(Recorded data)
*****

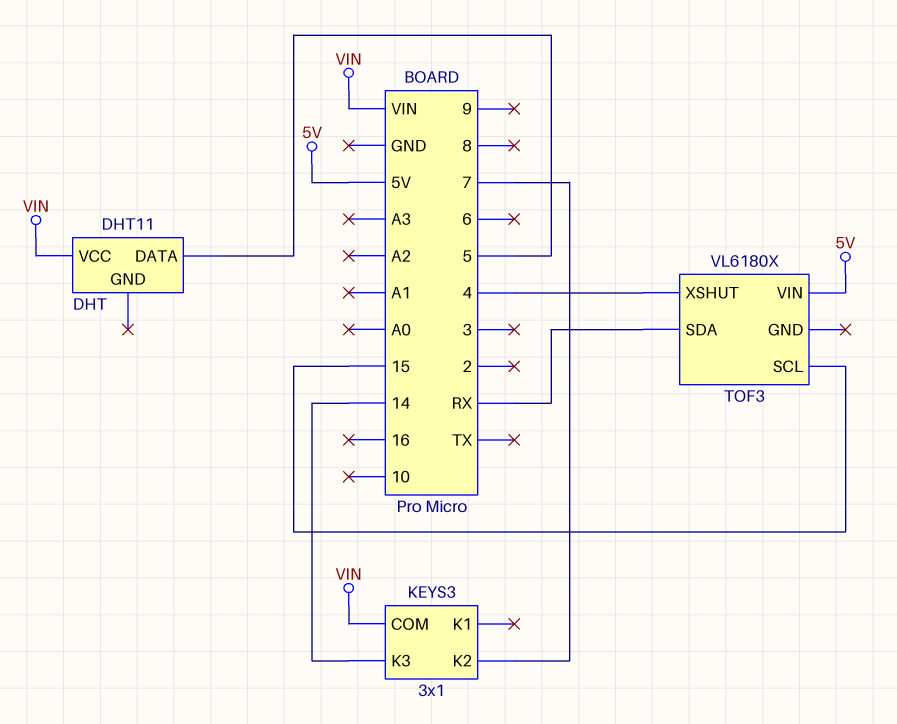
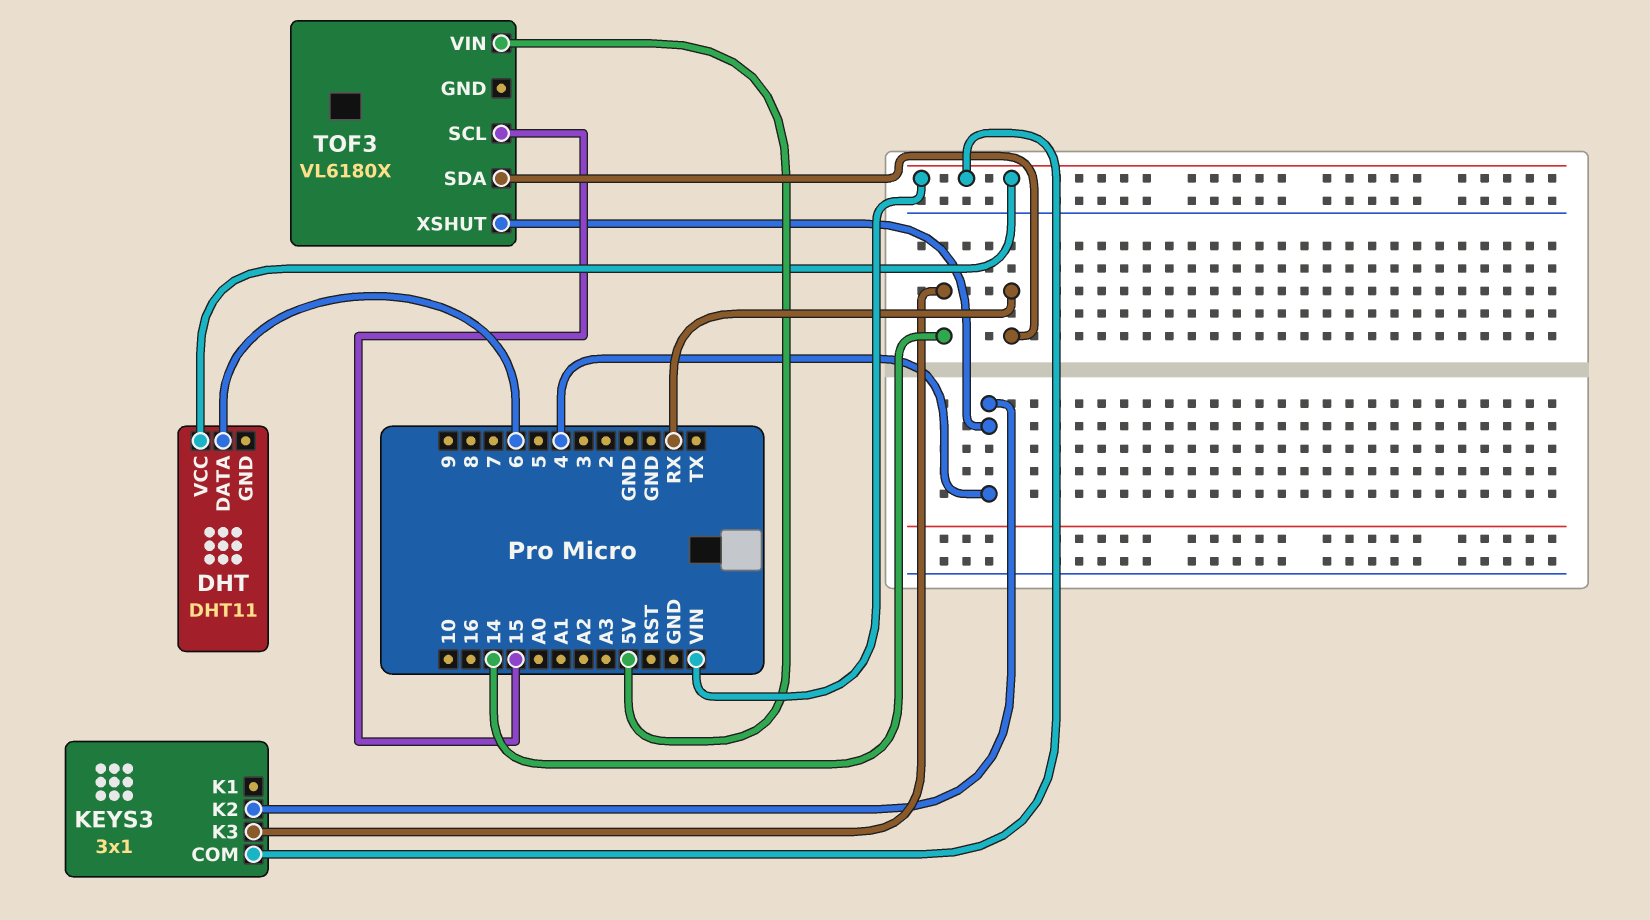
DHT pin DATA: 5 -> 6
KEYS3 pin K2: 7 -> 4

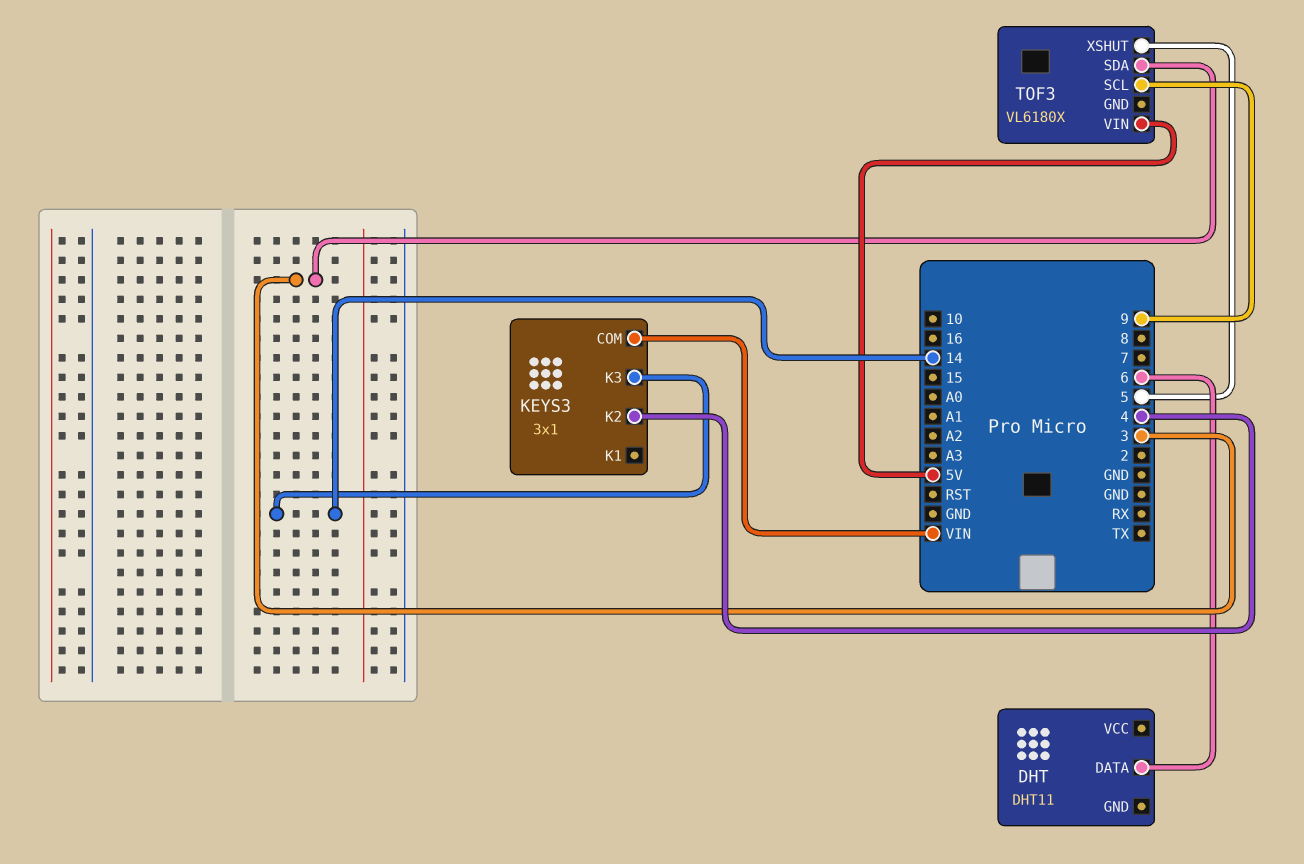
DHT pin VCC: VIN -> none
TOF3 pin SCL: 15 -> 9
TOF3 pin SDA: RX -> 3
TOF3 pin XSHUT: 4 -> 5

*****

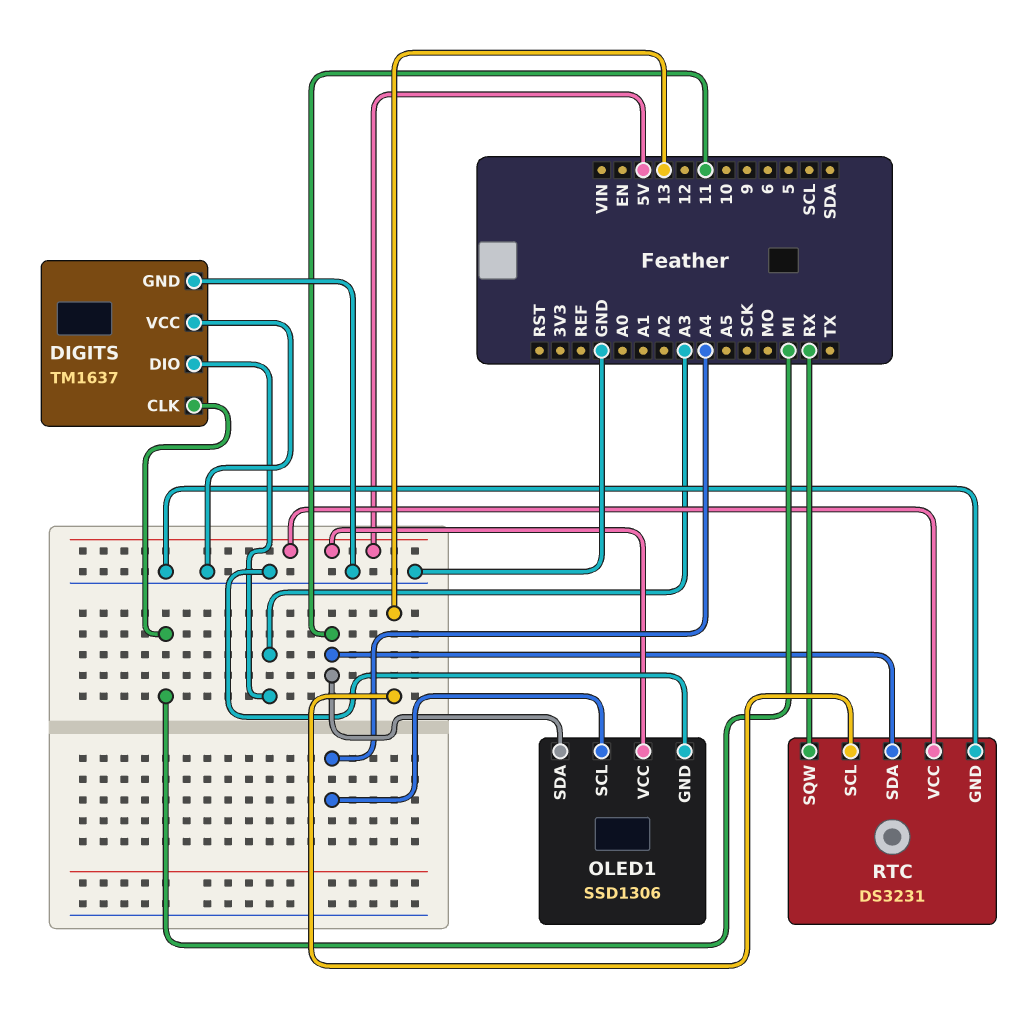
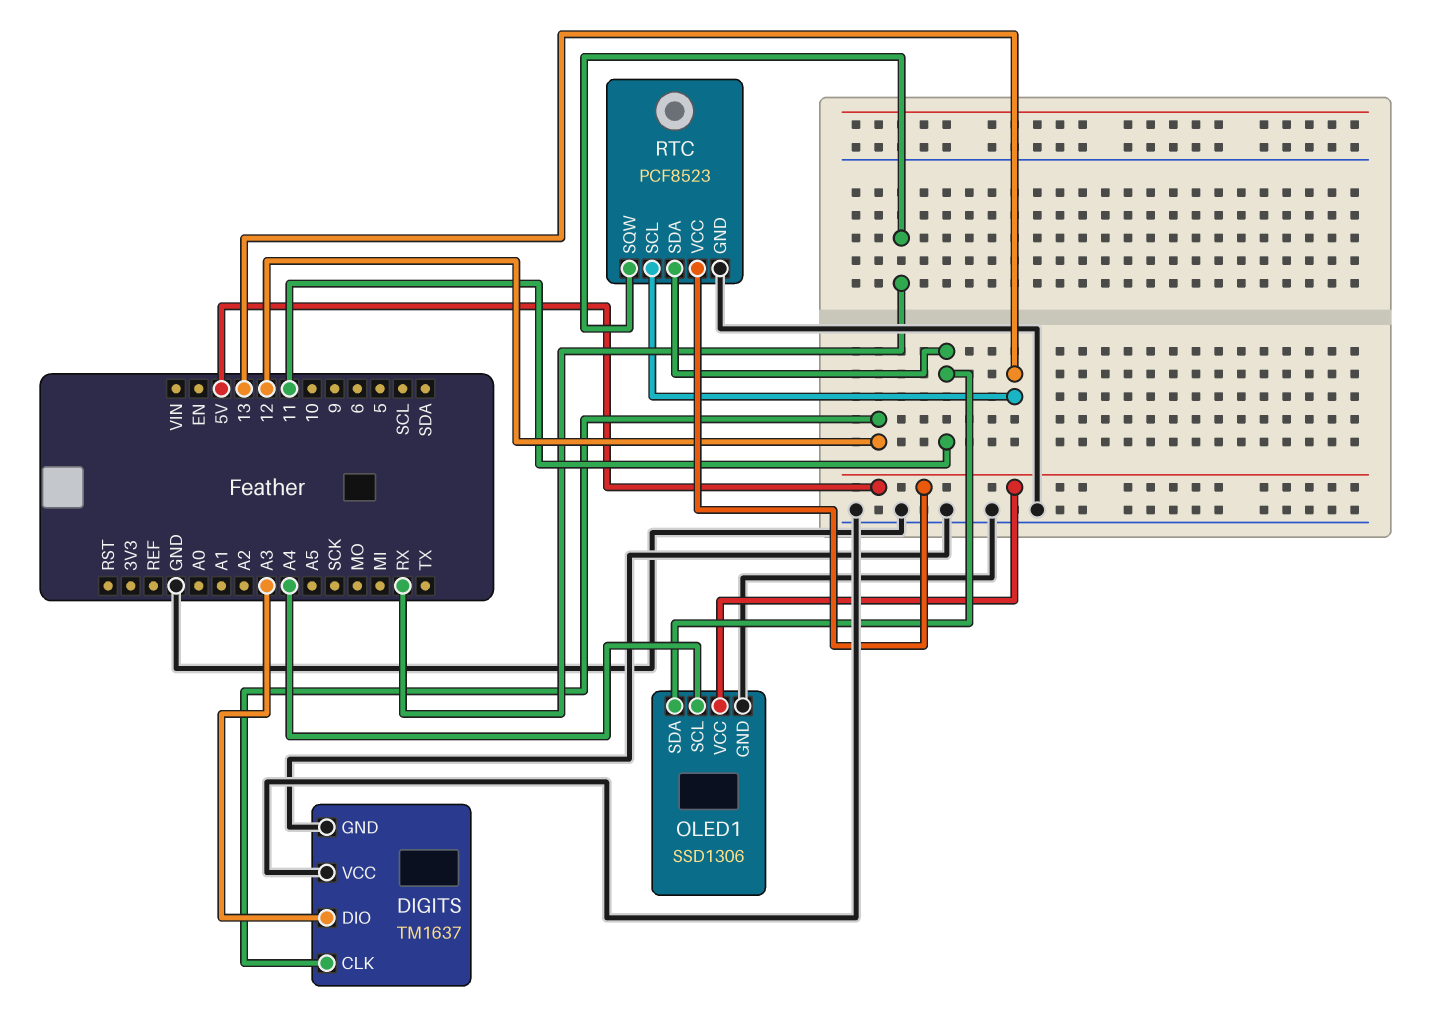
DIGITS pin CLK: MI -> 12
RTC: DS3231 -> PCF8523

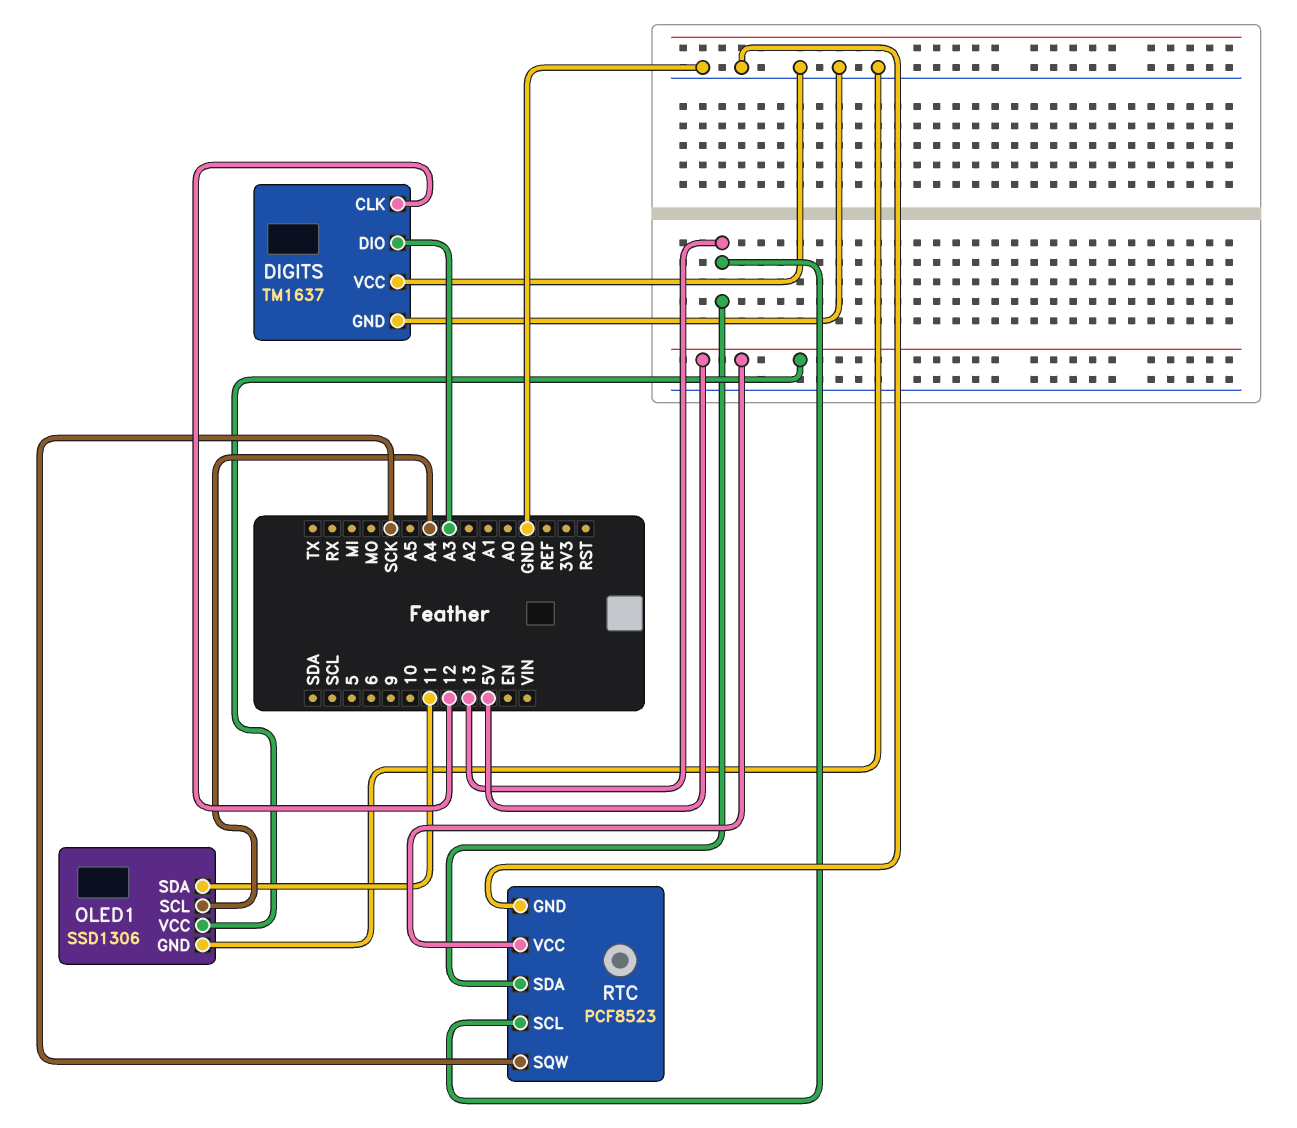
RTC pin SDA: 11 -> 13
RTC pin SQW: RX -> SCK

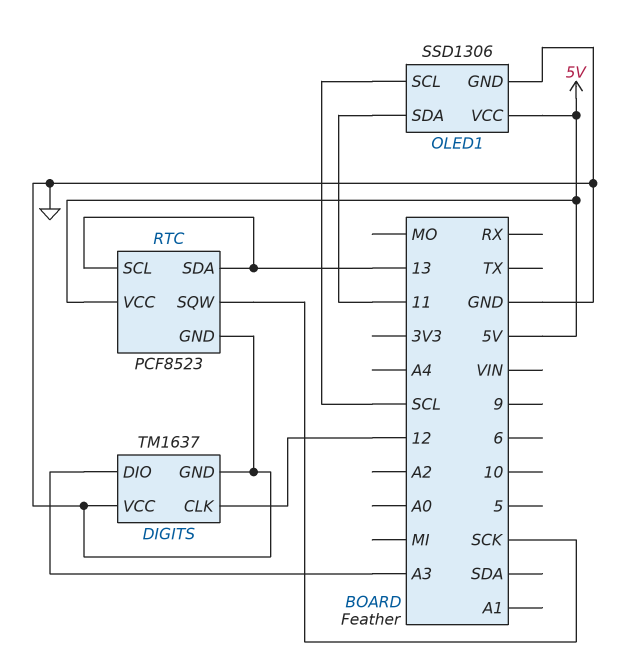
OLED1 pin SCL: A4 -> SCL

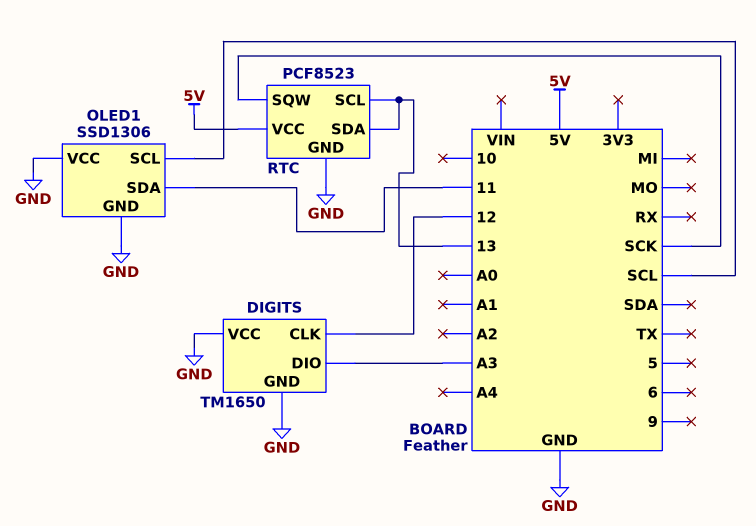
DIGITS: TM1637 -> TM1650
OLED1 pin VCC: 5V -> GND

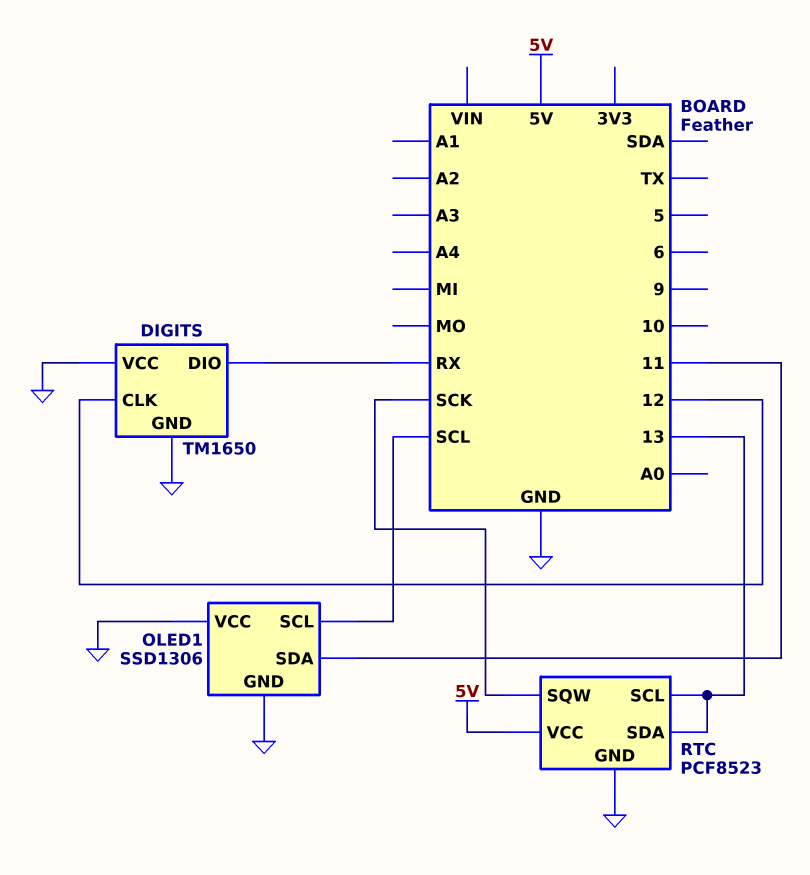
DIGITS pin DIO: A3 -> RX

*****

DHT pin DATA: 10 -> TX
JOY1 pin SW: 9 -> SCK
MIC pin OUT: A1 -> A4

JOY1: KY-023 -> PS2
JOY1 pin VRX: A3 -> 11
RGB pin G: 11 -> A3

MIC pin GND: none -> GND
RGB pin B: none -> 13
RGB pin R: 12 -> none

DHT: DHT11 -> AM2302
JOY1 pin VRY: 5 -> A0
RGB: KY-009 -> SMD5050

*****

**WORK REQUIRED**
Would you give again, exactly, the lines in the data above that run from the line containing "DHT pin DATA: 5 -> 6" to the line containing "TOF3 pin XSHUT: 4 -> 5"? Include both ends and no pictures.

**TASK SOLUTION**
DHT pin DATA: 5 -> 6
KEYS3 pin K2: 7 -> 4

DHT pin VCC: VIN -> none
TOF3 pin SCL: 15 -> 9
TOF3 pin SDA: RX -> 3
TOF3 pin XSHUT: 4 -> 5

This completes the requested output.